--- START ---

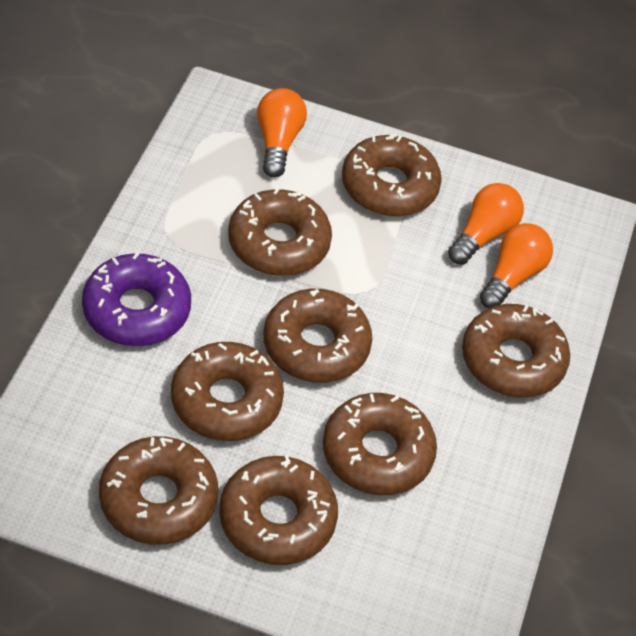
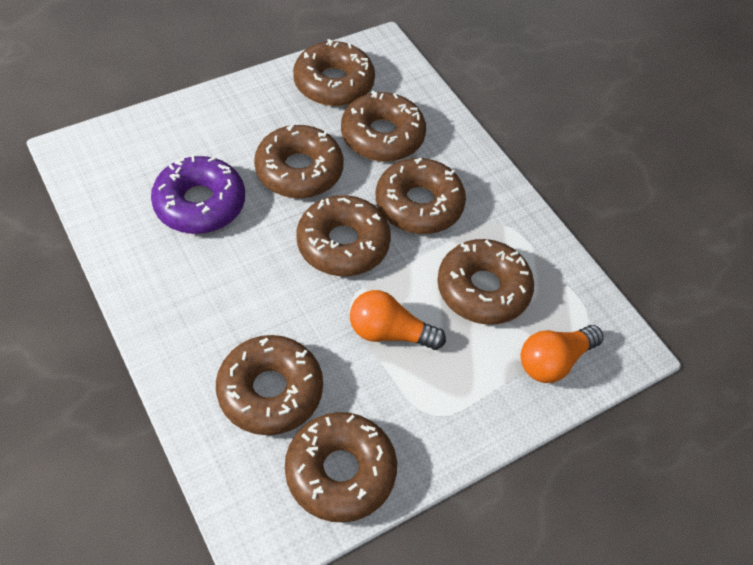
orange light bulb: 3 -> 2

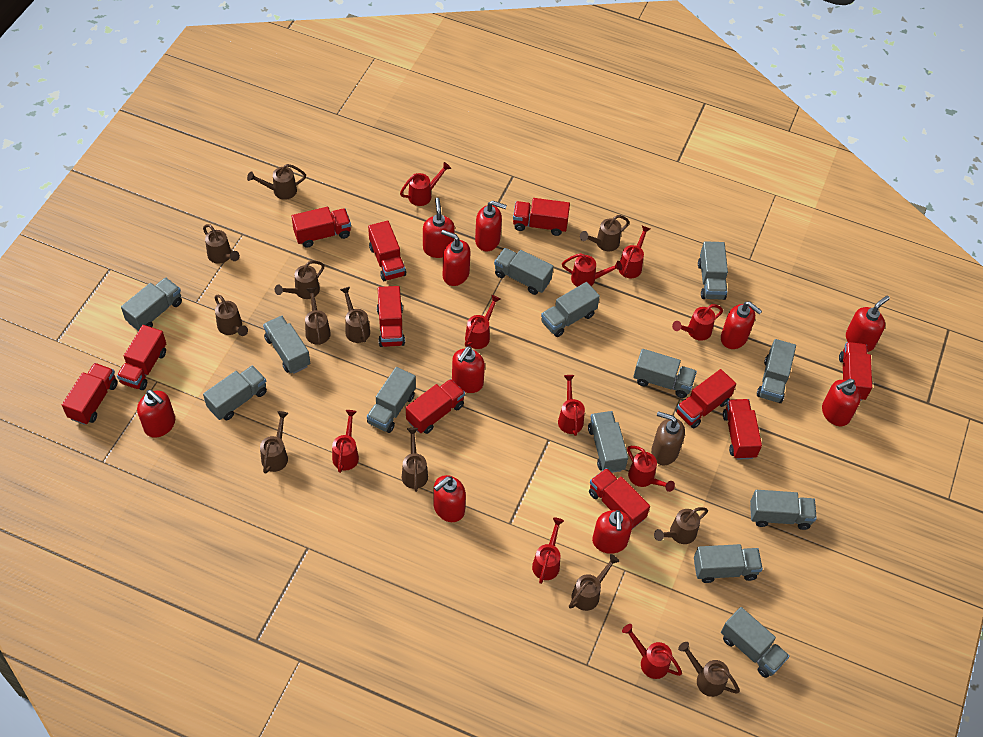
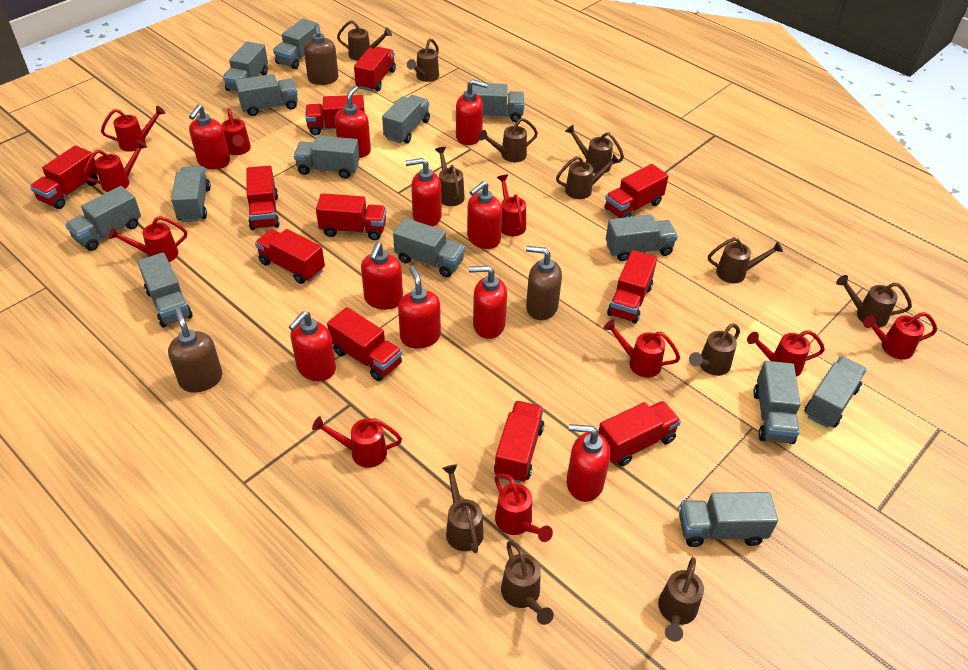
brown soap dispenser: 1 -> 3
grey truck: 13 -> 14

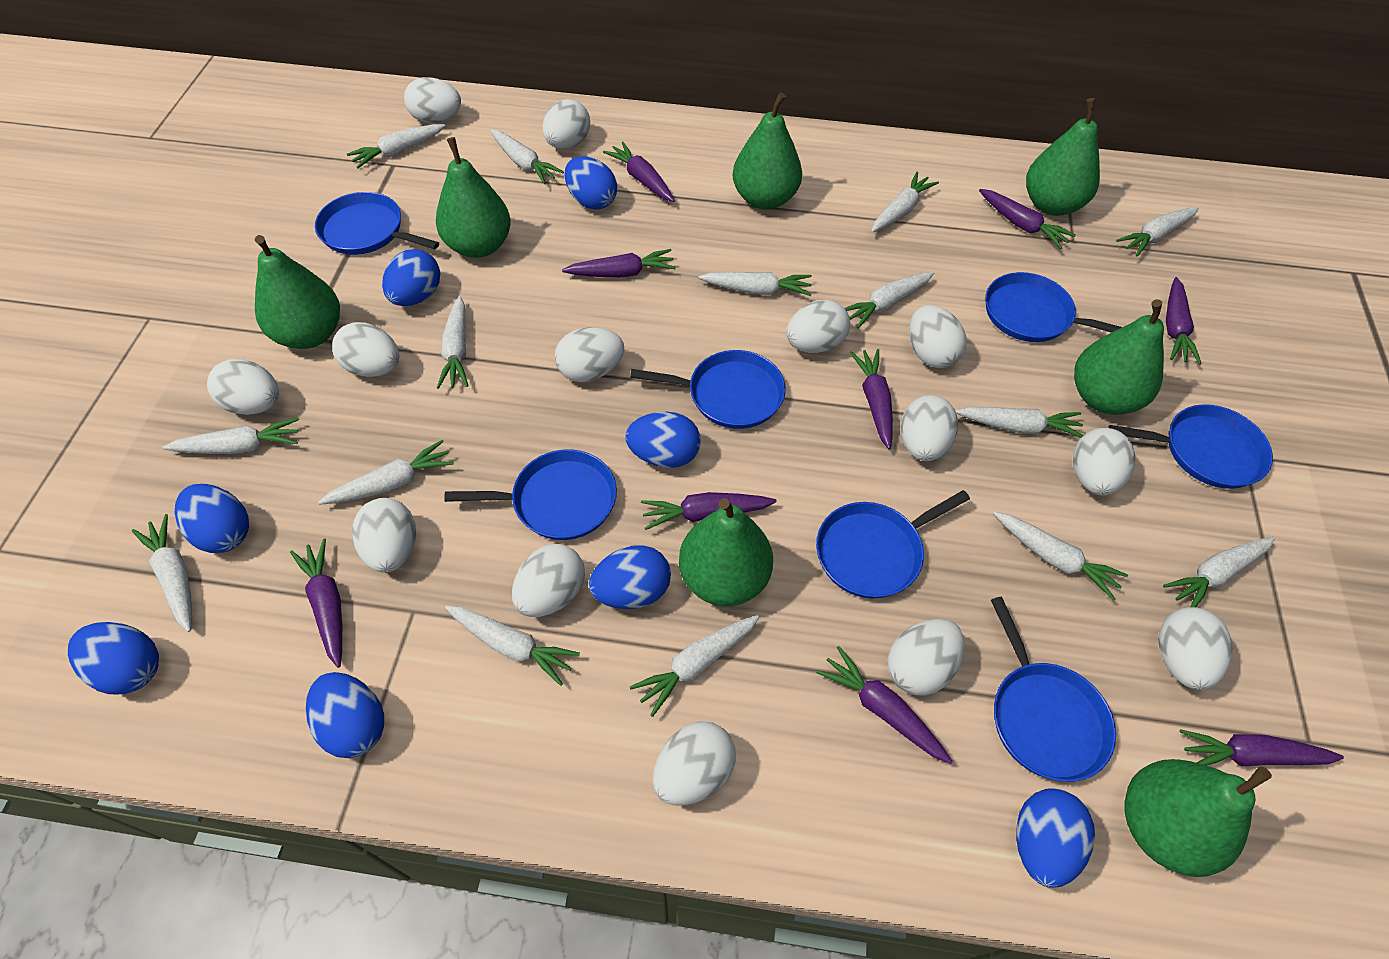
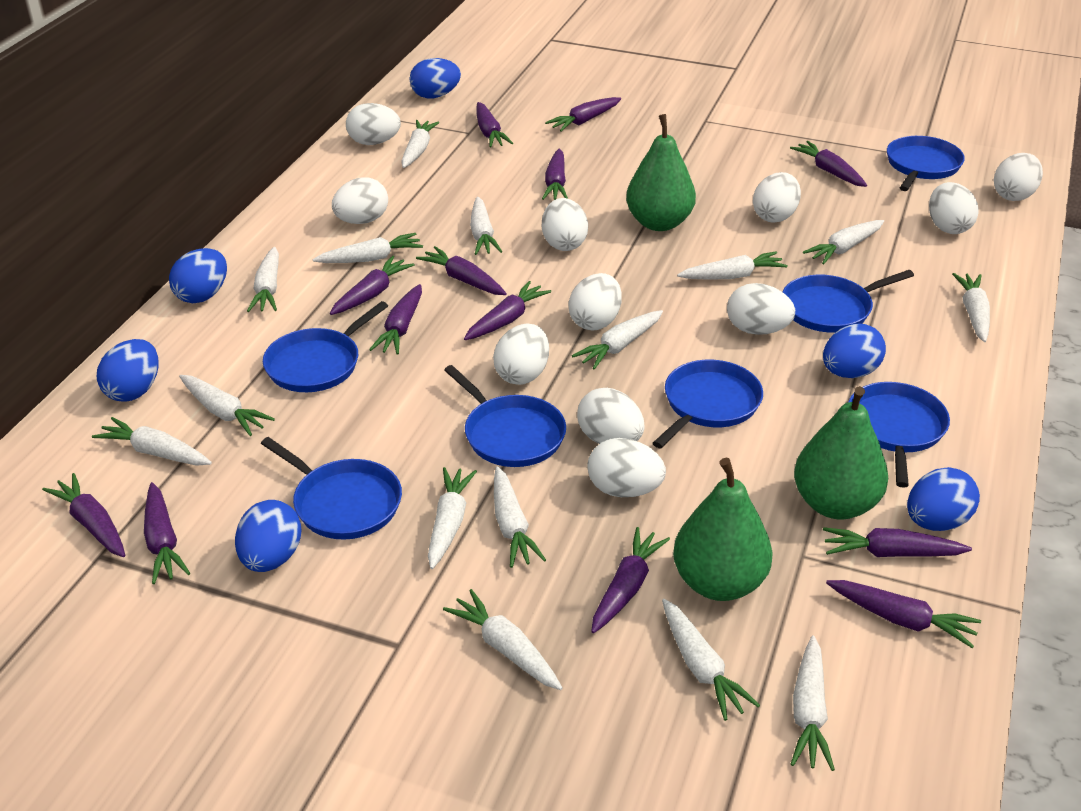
blue egg: 8 -> 6
green pear: 7 -> 3
purple carrot: 9 -> 13
white egg: 14 -> 11

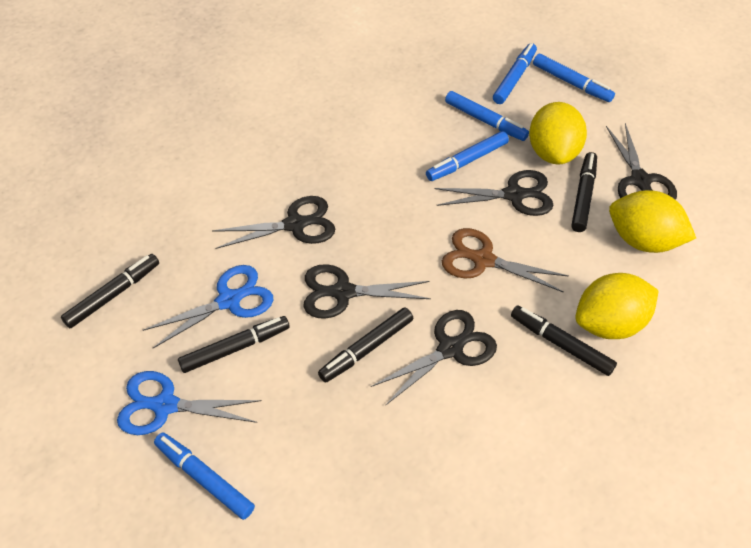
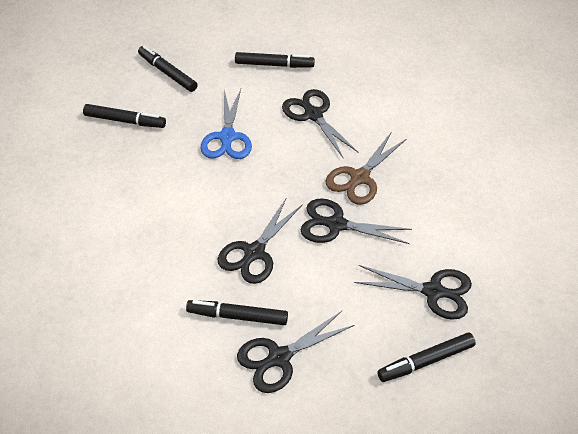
blue marker: 5 -> 0
blue scissors: 2 -> 1
yellow lemon: 3 -> 0

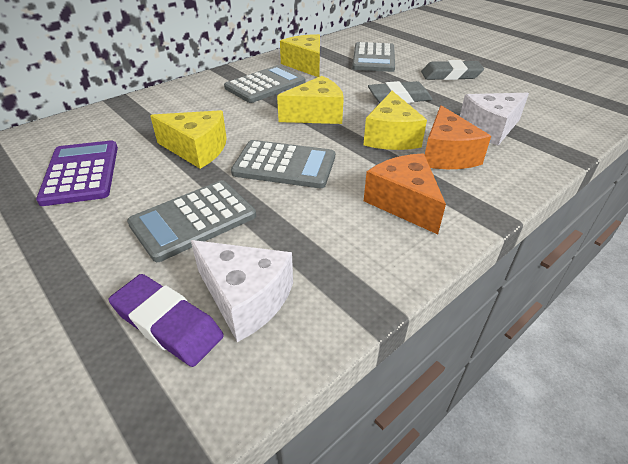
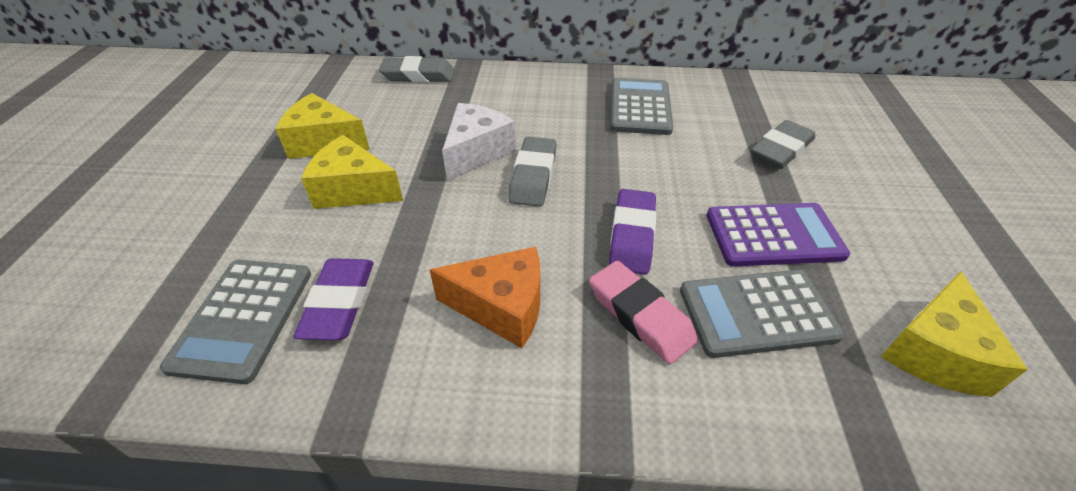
grey calculator: 4 -> 3
grey eraser: 2 -> 3
orange cheese: 2 -> 1
pink eraser: 0 -> 1
purple eraser: 1 -> 2
white cheese: 2 -> 1
yellow cheese: 4 -> 3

--- END ---

▶ TASK GOAL: Where a line of the material above holds the string "cheese", copy that line.

▶ TASK SOLUTION:
orange cheese: 2 -> 1
white cheese: 2 -> 1
yellow cheese: 4 -> 3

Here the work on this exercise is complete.